* **ASSIGNED TASK**: Work out how many lines of the data hold the string "none", and reply with that number alone.

Recorded data
★ ★ ★ ★ ★

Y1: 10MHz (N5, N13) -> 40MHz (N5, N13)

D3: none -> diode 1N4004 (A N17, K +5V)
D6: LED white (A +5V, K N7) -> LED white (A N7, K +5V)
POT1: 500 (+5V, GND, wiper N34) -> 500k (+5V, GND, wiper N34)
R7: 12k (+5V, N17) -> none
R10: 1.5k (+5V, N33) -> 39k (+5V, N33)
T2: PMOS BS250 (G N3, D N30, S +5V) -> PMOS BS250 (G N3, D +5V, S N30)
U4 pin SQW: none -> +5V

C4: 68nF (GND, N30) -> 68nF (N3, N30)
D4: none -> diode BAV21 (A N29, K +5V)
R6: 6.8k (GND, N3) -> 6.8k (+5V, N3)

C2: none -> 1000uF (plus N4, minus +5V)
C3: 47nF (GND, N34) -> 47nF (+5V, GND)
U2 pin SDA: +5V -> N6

★ ★ ★ ★ ★

* **EXPECTED ANSWER**: 5